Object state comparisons

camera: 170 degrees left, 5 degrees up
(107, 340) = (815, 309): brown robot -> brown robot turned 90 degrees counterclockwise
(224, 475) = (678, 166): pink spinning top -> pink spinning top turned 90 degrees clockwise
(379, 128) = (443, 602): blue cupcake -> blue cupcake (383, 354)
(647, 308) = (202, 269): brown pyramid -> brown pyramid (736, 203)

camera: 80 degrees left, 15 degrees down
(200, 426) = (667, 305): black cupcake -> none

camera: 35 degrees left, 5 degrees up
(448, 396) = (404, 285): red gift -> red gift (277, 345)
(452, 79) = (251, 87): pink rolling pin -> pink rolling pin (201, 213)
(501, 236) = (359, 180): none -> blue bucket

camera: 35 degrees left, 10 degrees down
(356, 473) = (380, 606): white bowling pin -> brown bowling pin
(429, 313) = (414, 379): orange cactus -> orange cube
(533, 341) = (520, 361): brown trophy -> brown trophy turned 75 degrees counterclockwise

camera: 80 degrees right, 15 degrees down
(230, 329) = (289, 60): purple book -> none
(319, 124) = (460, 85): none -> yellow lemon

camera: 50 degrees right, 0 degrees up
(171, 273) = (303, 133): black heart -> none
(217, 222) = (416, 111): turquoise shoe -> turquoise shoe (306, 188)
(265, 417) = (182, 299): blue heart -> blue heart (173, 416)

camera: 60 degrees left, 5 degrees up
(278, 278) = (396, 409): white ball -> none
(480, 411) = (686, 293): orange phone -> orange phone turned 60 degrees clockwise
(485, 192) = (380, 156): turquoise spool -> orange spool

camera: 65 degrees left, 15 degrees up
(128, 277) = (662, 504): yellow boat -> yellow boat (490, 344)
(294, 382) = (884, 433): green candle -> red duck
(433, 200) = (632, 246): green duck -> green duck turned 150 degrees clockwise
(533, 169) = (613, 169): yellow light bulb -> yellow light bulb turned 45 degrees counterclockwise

• YOUR OBJECTIVE: Copy out the lines above, from the one holding "(533, 341) = (520, 361): brown" through the final line, with no other lines.

• OUTPUT BELOW:
(533, 341) = (520, 361): brown trophy -> brown trophy turned 75 degrees counterclockwise

camera: 80 degrees right, 15 degrees down
(230, 329) = (289, 60): purple book -> none
(319, 124) = (460, 85): none -> yellow lemon

camera: 50 degrees right, 0 degrees up
(171, 273) = (303, 133): black heart -> none
(217, 222) = (416, 111): turquoise shoe -> turquoise shoe (306, 188)
(265, 417) = (182, 299): blue heart -> blue heart (173, 416)

camera: 60 degrees left, 5 degrees up
(278, 278) = (396, 409): white ball -> none
(480, 411) = (686, 293): orange phone -> orange phone turned 60 degrees clockwise
(485, 192) = (380, 156): turquoise spool -> orange spool

camera: 65 degrees left, 15 degrees up
(128, 277) = (662, 504): yellow boat -> yellow boat (490, 344)
(294, 382) = (884, 433): green candle -> red duck
(433, 200) = (632, 246): green duck -> green duck turned 150 degrees clockwise
(533, 169) = (613, 169): yellow light bulb -> yellow light bulb turned 45 degrees counterclockwise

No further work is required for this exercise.